Work item >> In the records below, find every line with the word "FILT" and copy it.

[Content revision data]
—————
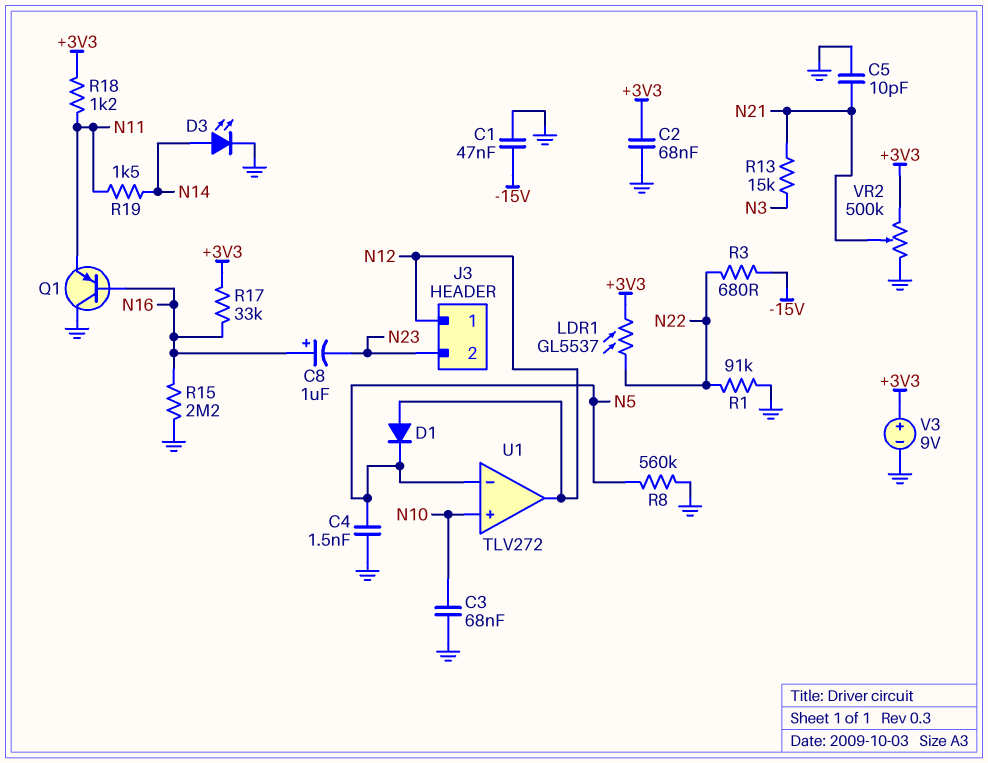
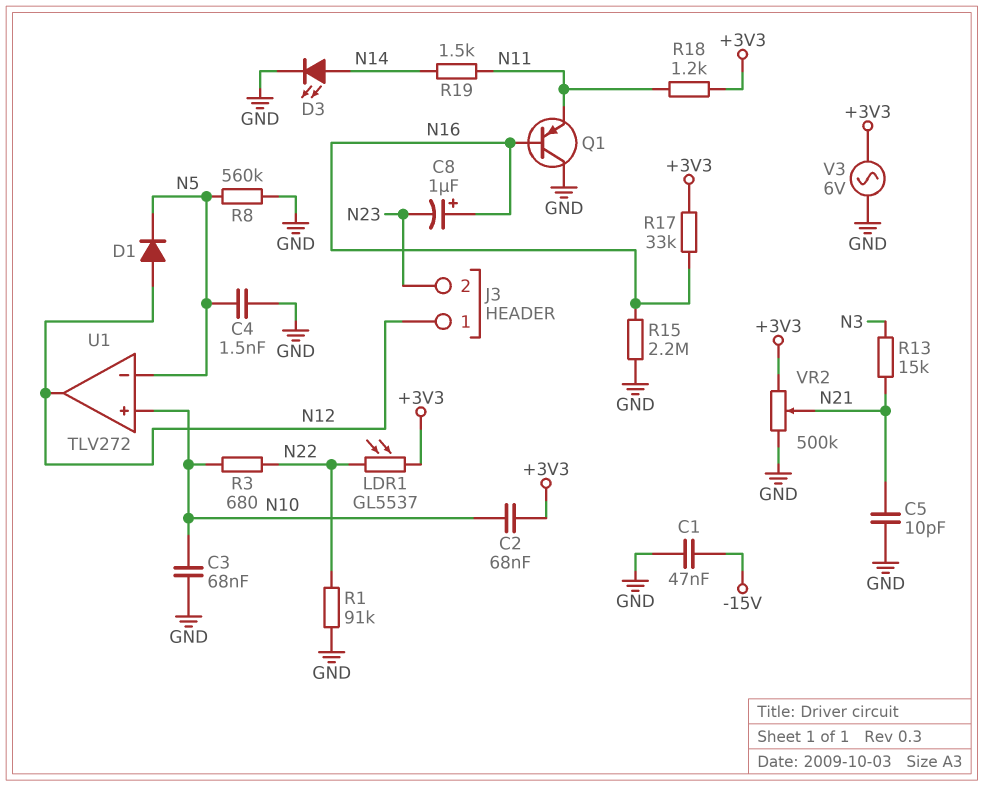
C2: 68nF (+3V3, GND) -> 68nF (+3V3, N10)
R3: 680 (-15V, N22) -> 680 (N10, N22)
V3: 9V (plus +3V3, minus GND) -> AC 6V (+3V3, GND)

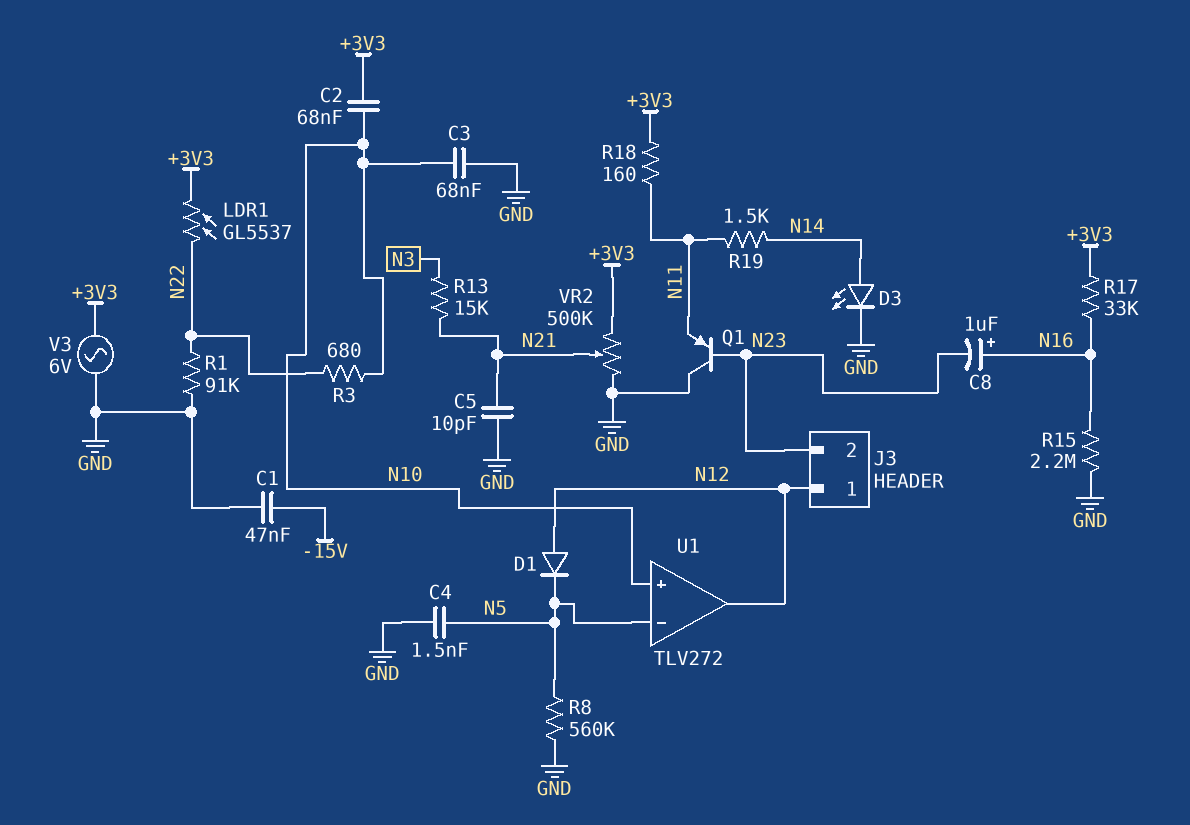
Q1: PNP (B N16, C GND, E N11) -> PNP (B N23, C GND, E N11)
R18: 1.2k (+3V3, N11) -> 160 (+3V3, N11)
—————
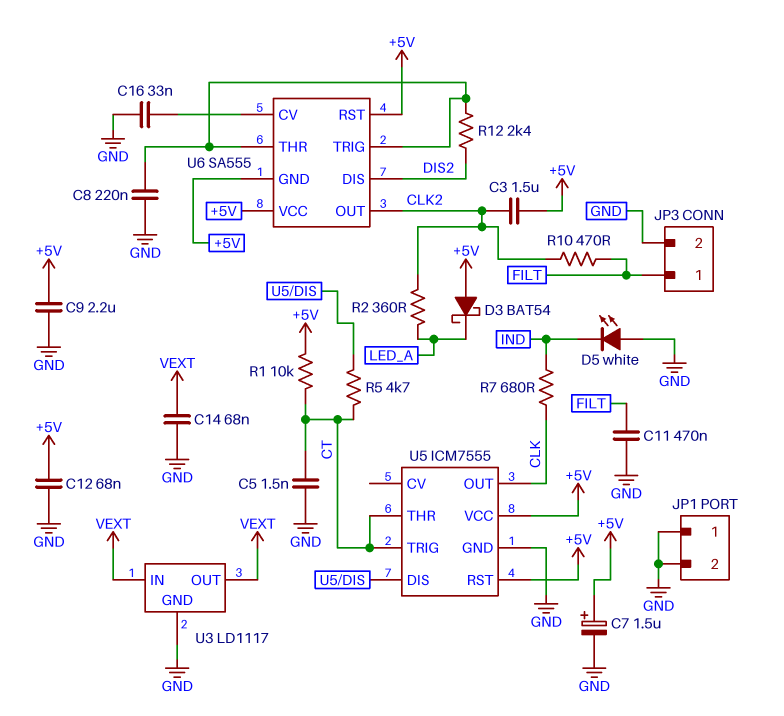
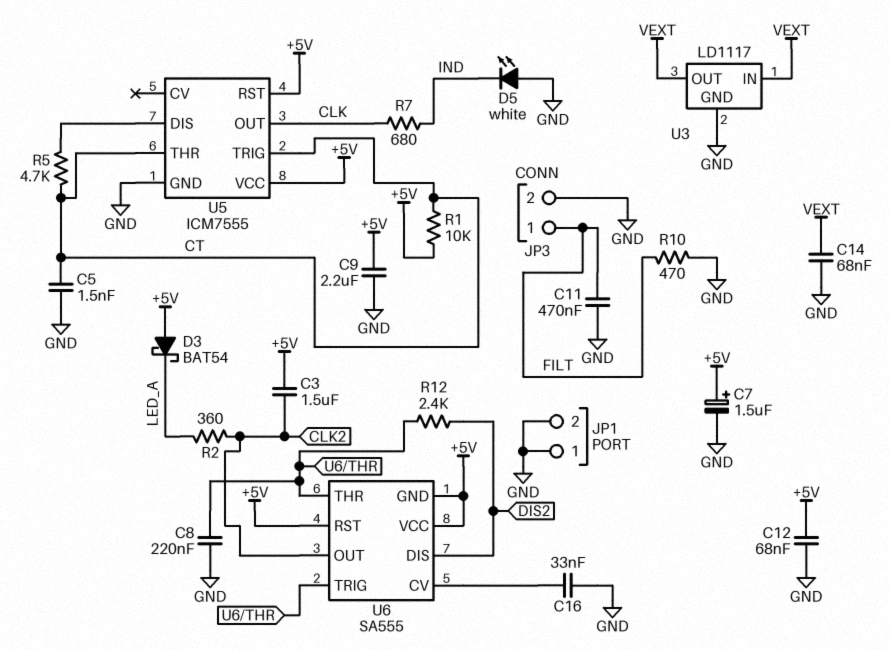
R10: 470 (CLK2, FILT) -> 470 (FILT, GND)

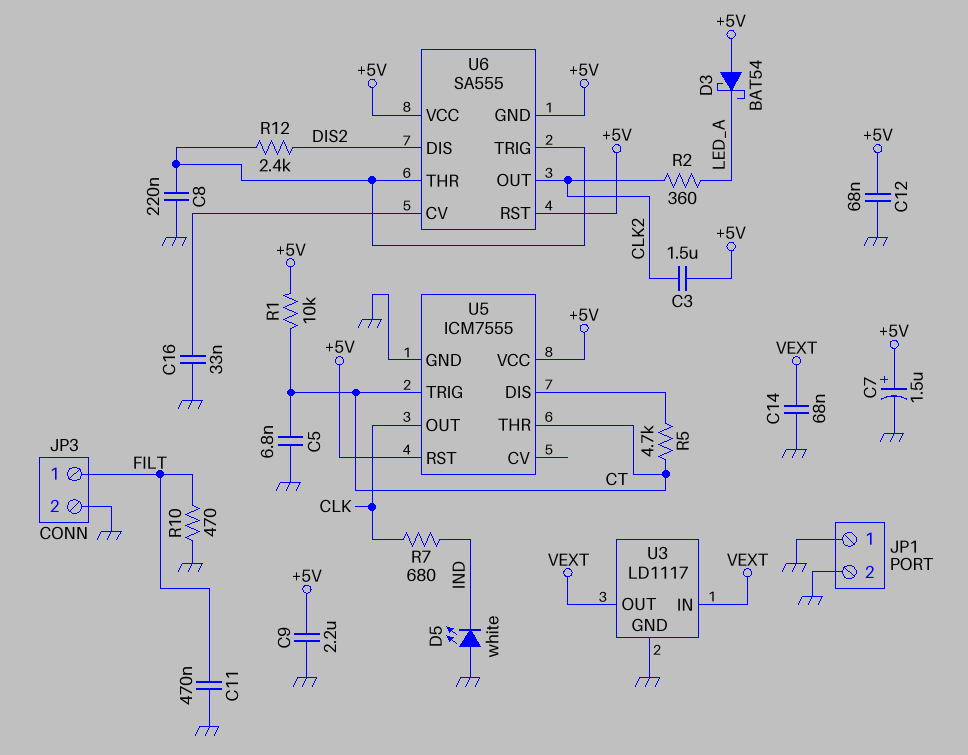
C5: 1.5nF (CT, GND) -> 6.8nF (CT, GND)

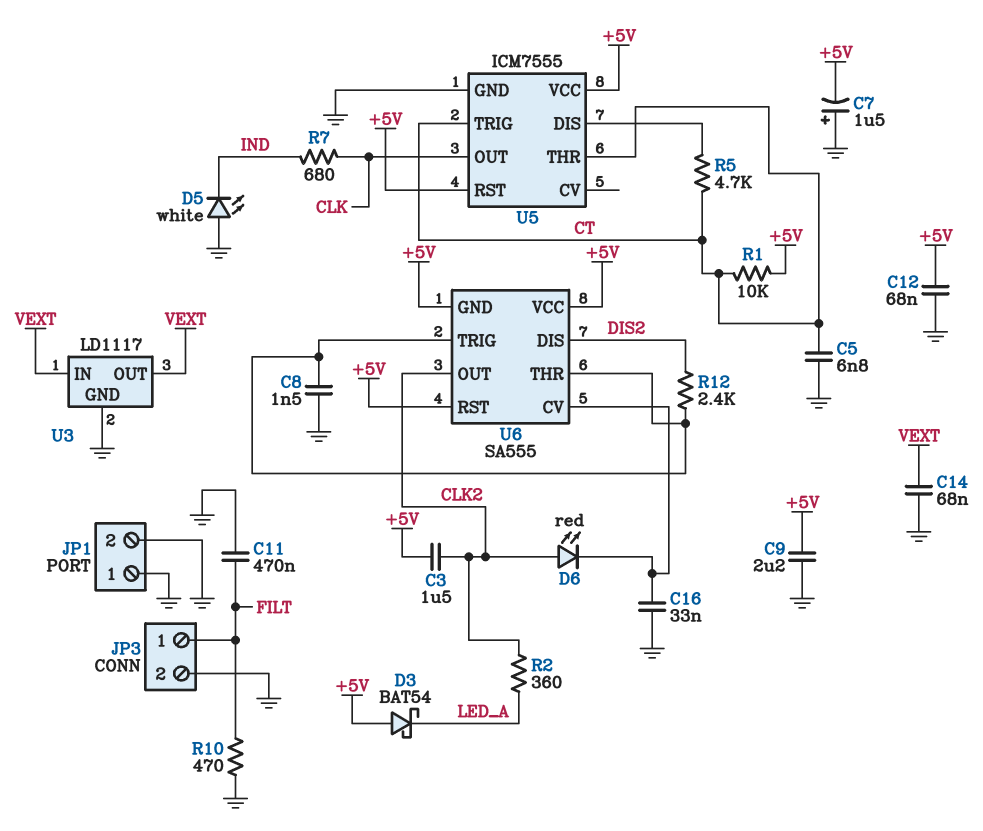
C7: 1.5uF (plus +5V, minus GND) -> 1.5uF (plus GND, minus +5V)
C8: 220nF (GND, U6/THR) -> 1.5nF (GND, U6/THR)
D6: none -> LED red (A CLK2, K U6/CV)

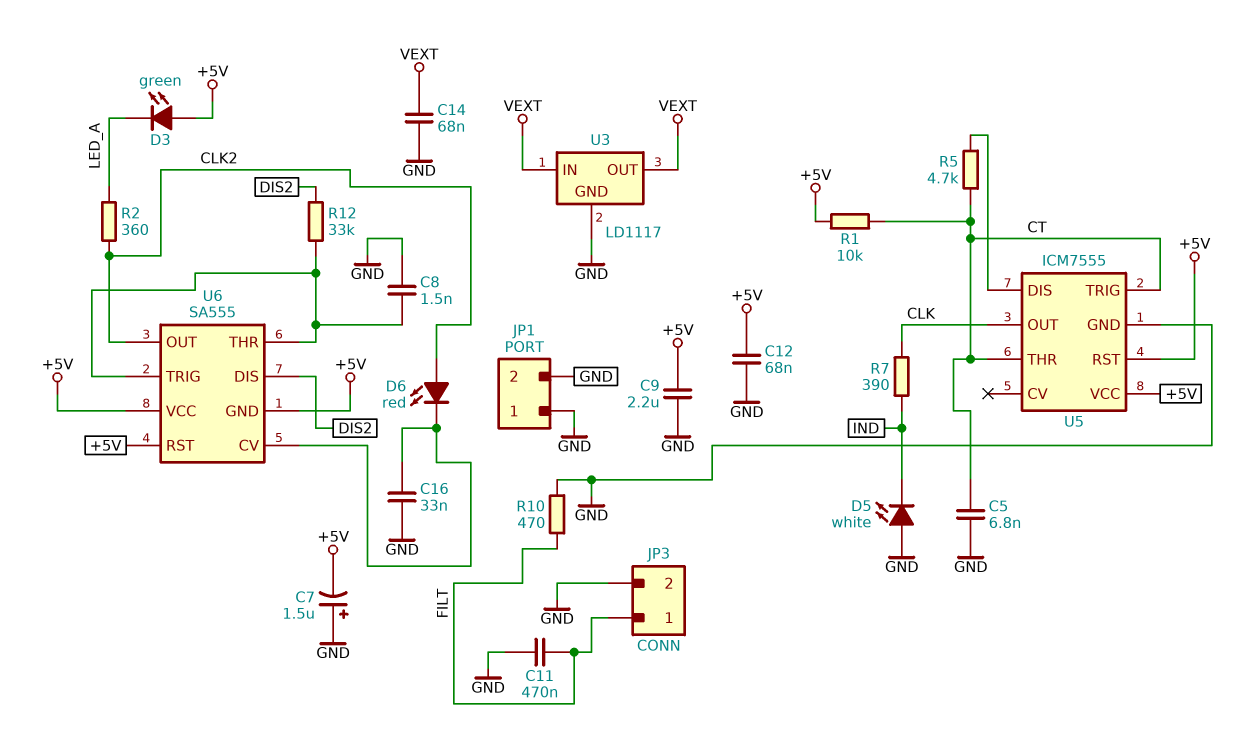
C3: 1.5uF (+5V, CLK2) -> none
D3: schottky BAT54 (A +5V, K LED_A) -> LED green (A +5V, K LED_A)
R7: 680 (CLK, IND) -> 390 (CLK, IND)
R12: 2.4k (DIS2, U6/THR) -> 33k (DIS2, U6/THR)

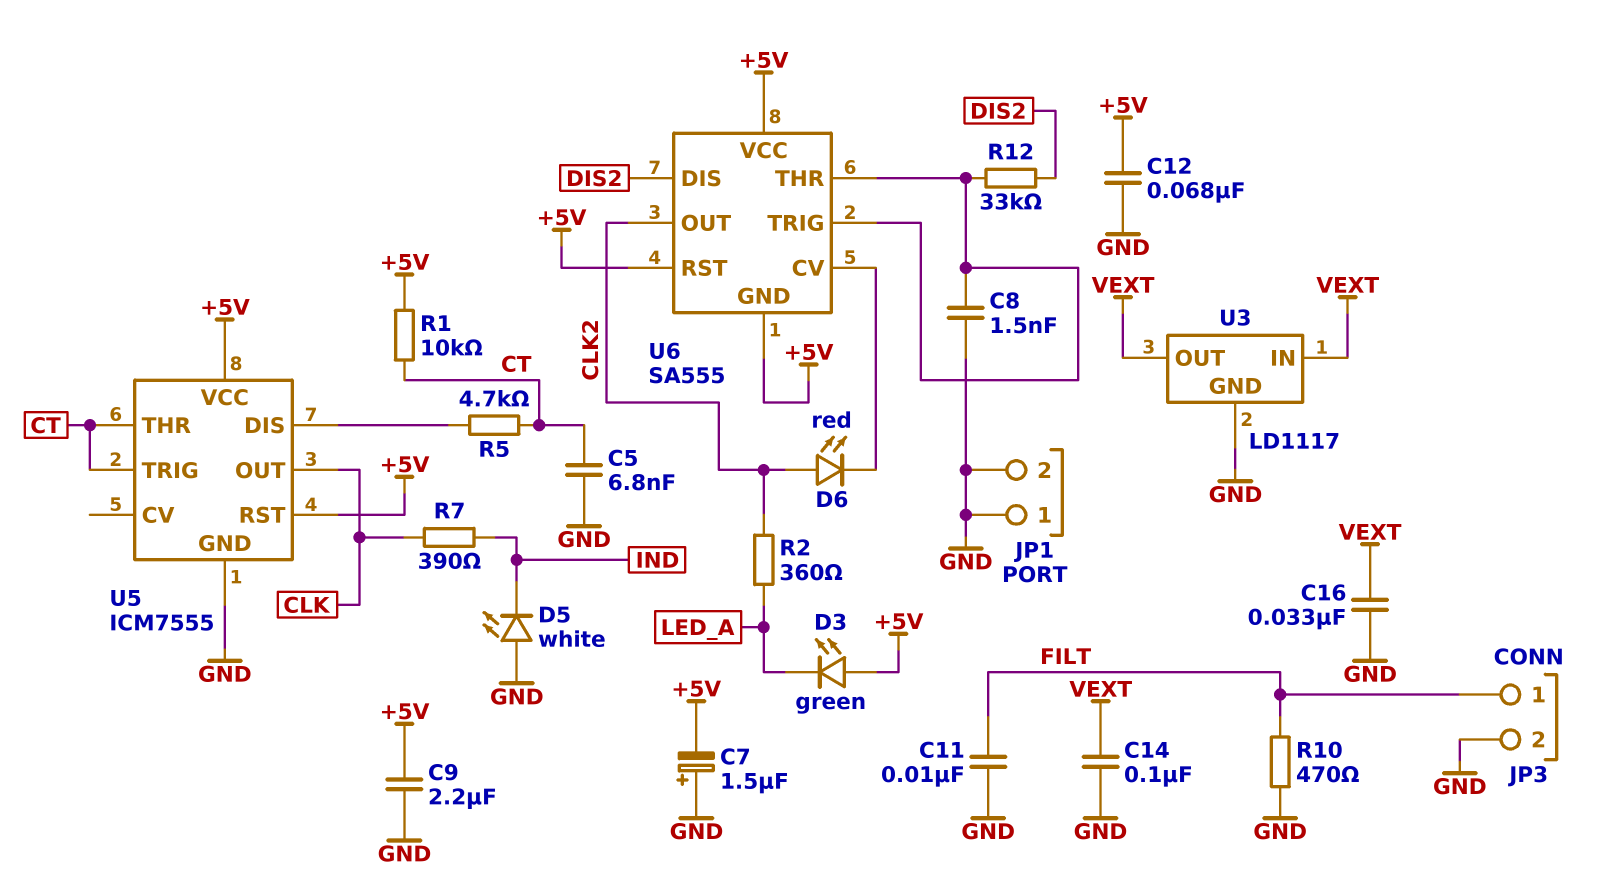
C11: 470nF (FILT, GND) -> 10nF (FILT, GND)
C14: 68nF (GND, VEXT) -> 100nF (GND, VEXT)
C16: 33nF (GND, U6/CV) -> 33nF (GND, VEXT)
—————
Output below >>
R10: 470 (CLK2, FILT) -> 470 (FILT, GND)
C11: 470nF (FILT, GND) -> 10nF (FILT, GND)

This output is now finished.